Coordinate-based change listings
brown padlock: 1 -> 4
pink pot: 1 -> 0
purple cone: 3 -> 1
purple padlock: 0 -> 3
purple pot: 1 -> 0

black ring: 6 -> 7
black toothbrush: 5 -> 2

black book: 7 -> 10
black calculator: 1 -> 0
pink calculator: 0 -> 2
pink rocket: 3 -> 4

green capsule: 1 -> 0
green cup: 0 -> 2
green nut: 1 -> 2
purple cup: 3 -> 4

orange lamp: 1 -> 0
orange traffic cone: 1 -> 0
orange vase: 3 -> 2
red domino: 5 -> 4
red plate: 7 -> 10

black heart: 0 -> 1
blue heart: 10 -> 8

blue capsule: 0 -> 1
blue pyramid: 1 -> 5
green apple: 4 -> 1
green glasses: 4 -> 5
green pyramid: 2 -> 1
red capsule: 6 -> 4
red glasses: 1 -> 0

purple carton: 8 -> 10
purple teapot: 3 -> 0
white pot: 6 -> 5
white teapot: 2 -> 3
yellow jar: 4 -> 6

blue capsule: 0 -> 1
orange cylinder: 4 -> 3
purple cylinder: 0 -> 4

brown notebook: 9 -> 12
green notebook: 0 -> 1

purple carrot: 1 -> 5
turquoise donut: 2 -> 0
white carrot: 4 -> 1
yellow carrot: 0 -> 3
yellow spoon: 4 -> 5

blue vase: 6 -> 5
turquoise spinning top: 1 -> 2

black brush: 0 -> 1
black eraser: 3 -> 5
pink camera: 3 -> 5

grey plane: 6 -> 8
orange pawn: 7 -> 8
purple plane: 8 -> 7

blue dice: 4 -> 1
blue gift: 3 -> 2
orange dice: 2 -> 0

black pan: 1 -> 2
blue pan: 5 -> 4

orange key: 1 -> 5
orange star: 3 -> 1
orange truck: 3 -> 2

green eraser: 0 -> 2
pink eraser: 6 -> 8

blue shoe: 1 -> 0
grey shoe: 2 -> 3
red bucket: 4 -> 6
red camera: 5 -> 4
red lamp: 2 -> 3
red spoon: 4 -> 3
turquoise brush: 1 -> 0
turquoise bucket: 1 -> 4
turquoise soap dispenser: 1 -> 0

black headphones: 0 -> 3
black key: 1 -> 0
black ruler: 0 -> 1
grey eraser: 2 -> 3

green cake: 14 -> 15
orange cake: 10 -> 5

EXERCISE DETAILS
Print every record exactly, so that each word matches what is written above.

SOLUTION BELOW
brown padlock: 1 -> 4
pink pot: 1 -> 0
purple cone: 3 -> 1
purple padlock: 0 -> 3
purple pot: 1 -> 0

black ring: 6 -> 7
black toothbrush: 5 -> 2

black book: 7 -> 10
black calculator: 1 -> 0
pink calculator: 0 -> 2
pink rocket: 3 -> 4

green capsule: 1 -> 0
green cup: 0 -> 2
green nut: 1 -> 2
purple cup: 3 -> 4

orange lamp: 1 -> 0
orange traffic cone: 1 -> 0
orange vase: 3 -> 2
red domino: 5 -> 4
red plate: 7 -> 10

black heart: 0 -> 1
blue heart: 10 -> 8

blue capsule: 0 -> 1
blue pyramid: 1 -> 5
green apple: 4 -> 1
green glasses: 4 -> 5
green pyramid: 2 -> 1
red capsule: 6 -> 4
red glasses: 1 -> 0

purple carton: 8 -> 10
purple teapot: 3 -> 0
white pot: 6 -> 5
white teapot: 2 -> 3
yellow jar: 4 -> 6

blue capsule: 0 -> 1
orange cylinder: 4 -> 3
purple cylinder: 0 -> 4

brown notebook: 9 -> 12
green notebook: 0 -> 1

purple carrot: 1 -> 5
turquoise donut: 2 -> 0
white carrot: 4 -> 1
yellow carrot: 0 -> 3
yellow spoon: 4 -> 5

blue vase: 6 -> 5
turquoise spinning top: 1 -> 2

black brush: 0 -> 1
black eraser: 3 -> 5
pink camera: 3 -> 5

grey plane: 6 -> 8
orange pawn: 7 -> 8
purple plane: 8 -> 7

blue dice: 4 -> 1
blue gift: 3 -> 2
orange dice: 2 -> 0

black pan: 1 -> 2
blue pan: 5 -> 4

orange key: 1 -> 5
orange star: 3 -> 1
orange truck: 3 -> 2

green eraser: 0 -> 2
pink eraser: 6 -> 8

blue shoe: 1 -> 0
grey shoe: 2 -> 3
red bucket: 4 -> 6
red camera: 5 -> 4
red lamp: 2 -> 3
red spoon: 4 -> 3
turquoise brush: 1 -> 0
turquoise bucket: 1 -> 4
turquoise soap dispenser: 1 -> 0

black headphones: 0 -> 3
black key: 1 -> 0
black ruler: 0 -> 1
grey eraser: 2 -> 3

green cake: 14 -> 15
orange cake: 10 -> 5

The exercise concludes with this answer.